**EXERCISE GOAL:** Copy out each line of the material exactly. Pictures do not belong in the copy.

**EXERCISE INPUT:**
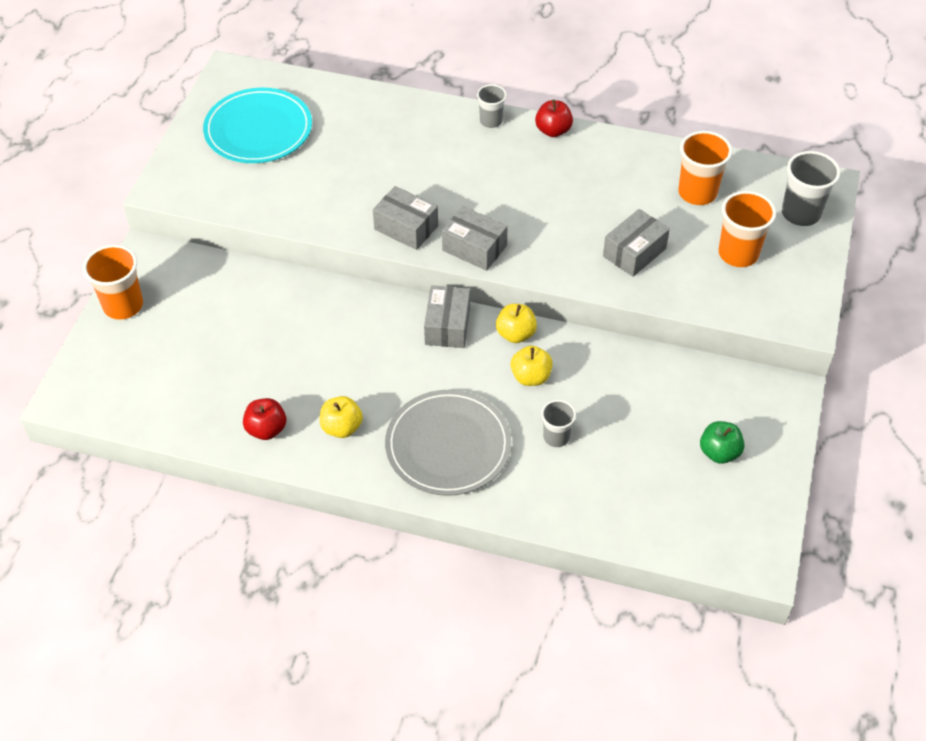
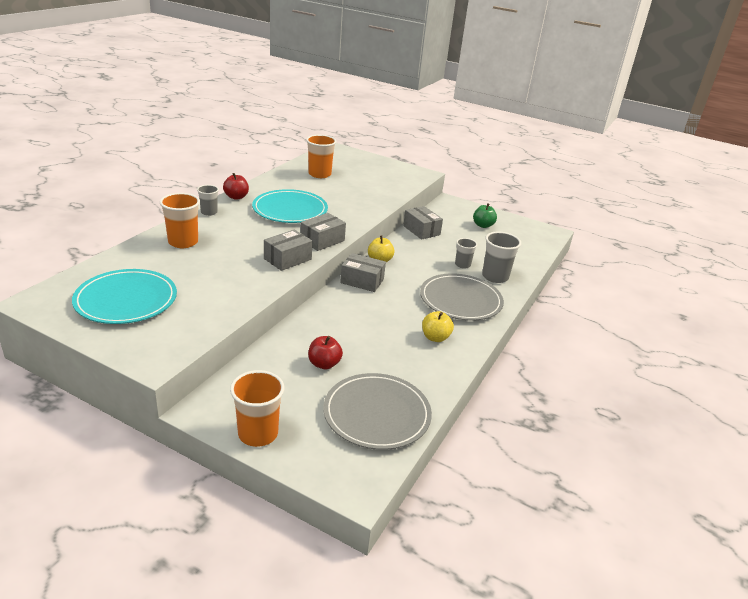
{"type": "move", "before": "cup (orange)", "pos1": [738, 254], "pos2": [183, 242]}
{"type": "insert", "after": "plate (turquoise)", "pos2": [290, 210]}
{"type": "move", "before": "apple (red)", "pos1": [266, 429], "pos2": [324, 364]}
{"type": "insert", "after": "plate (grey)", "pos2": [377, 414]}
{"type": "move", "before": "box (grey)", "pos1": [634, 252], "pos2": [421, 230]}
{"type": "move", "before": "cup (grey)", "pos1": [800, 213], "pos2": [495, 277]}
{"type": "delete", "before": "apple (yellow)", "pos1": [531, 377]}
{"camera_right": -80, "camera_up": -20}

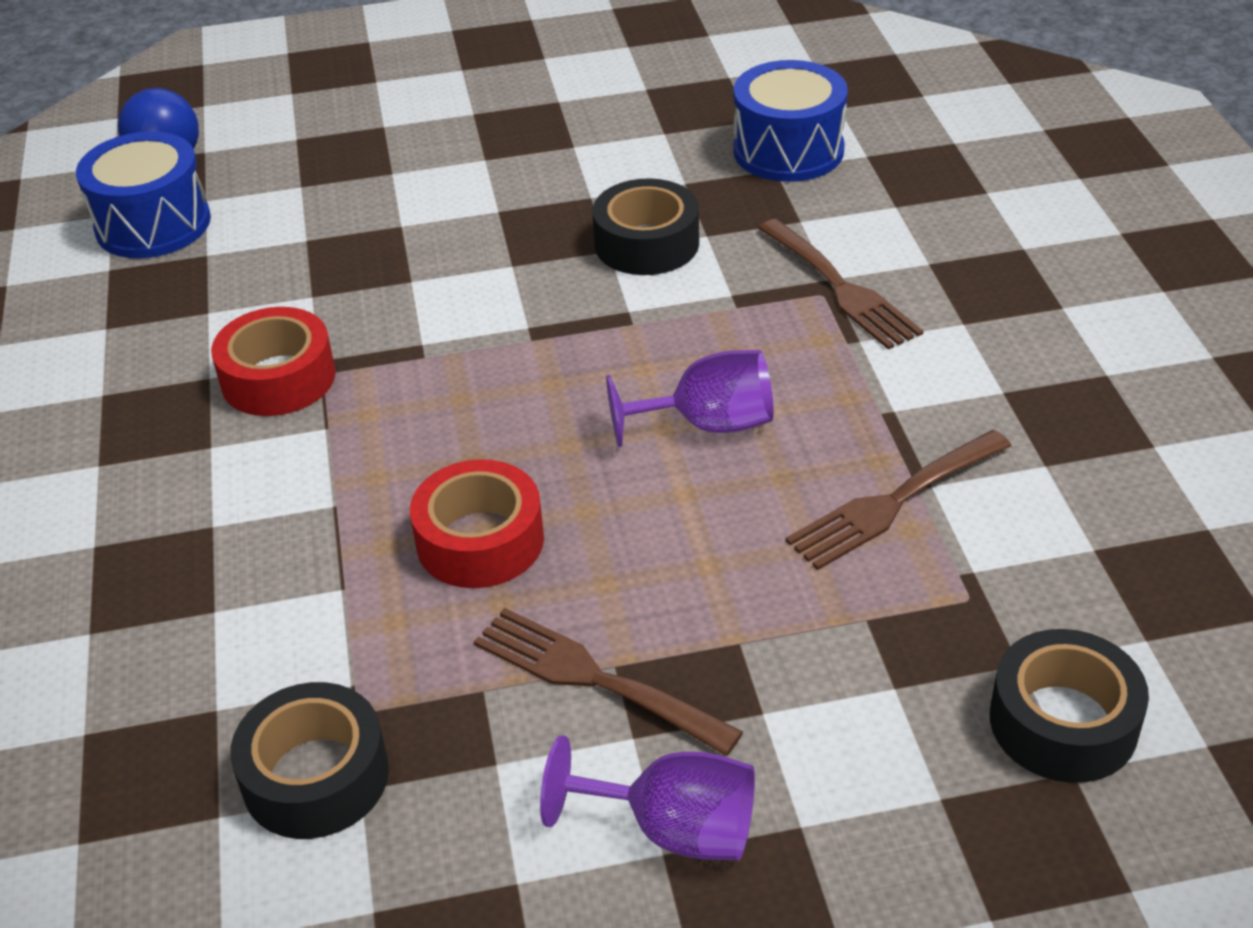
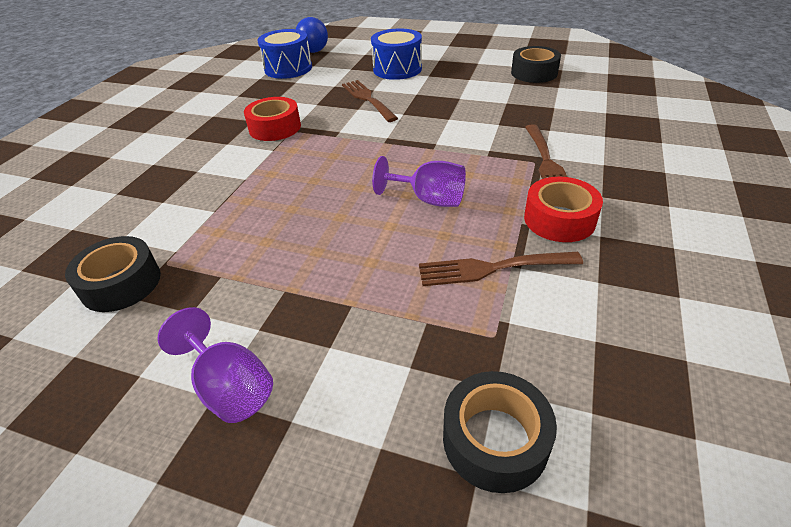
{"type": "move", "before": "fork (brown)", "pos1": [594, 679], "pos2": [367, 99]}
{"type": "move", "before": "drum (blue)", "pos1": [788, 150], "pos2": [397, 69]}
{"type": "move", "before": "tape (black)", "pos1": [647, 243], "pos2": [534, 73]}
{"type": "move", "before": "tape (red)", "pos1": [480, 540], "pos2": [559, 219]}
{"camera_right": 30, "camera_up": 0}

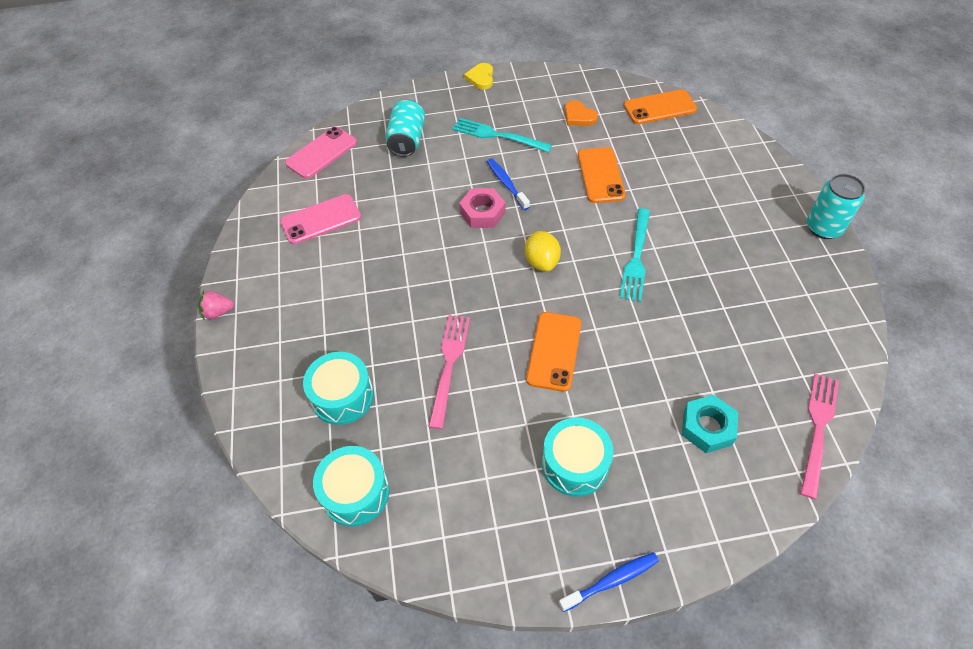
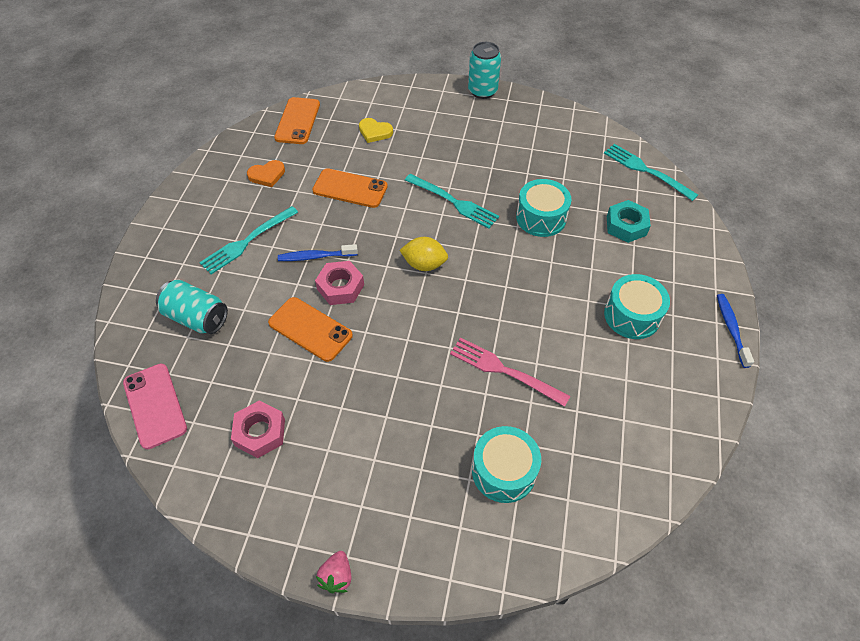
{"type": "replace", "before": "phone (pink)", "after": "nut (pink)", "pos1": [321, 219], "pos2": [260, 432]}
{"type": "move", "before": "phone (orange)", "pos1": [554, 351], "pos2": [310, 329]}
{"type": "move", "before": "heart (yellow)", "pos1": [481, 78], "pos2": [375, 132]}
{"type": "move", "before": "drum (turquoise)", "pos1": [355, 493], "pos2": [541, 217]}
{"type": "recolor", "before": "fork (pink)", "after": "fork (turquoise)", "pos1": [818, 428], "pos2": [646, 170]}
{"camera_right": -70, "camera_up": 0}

**TASK RESULT:**
{"type": "move", "before": "cup (orange)", "pos1": [738, 254], "pos2": [183, 242]}
{"type": "insert", "after": "plate (turquoise)", "pos2": [290, 210]}
{"type": "move", "before": "apple (red)", "pos1": [266, 429], "pos2": [324, 364]}
{"type": "insert", "after": "plate (grey)", "pos2": [377, 414]}
{"type": "move", "before": "box (grey)", "pos1": [634, 252], "pos2": [421, 230]}
{"type": "move", "before": "cup (grey)", "pos1": [800, 213], "pos2": [495, 277]}
{"type": "delete", "before": "apple (yellow)", "pos1": [531, 377]}
{"camera_right": -80, "camera_up": -20}

{"type": "move", "before": "fork (brown)", "pos1": [594, 679], "pos2": [367, 99]}
{"type": "move", "before": "drum (blue)", "pos1": [788, 150], "pos2": [397, 69]}
{"type": "move", "before": "tape (black)", "pos1": [647, 243], "pos2": [534, 73]}
{"type": "move", "before": "tape (red)", "pos1": [480, 540], "pos2": [559, 219]}
{"camera_right": 30, "camera_up": 0}

{"type": "replace", "before": "phone (pink)", "after": "nut (pink)", "pos1": [321, 219], "pos2": [260, 432]}
{"type": "move", "before": "phone (orange)", "pos1": [554, 351], "pos2": [310, 329]}
{"type": "move", "before": "heart (yellow)", "pos1": [481, 78], "pos2": [375, 132]}
{"type": "move", "before": "drum (turquoise)", "pos1": [355, 493], "pos2": [541, 217]}
{"type": "recolor", "before": "fork (pink)", "after": "fork (turquoise)", "pos1": [818, 428], "pos2": [646, 170]}
{"camera_right": -70, "camera_up": 0}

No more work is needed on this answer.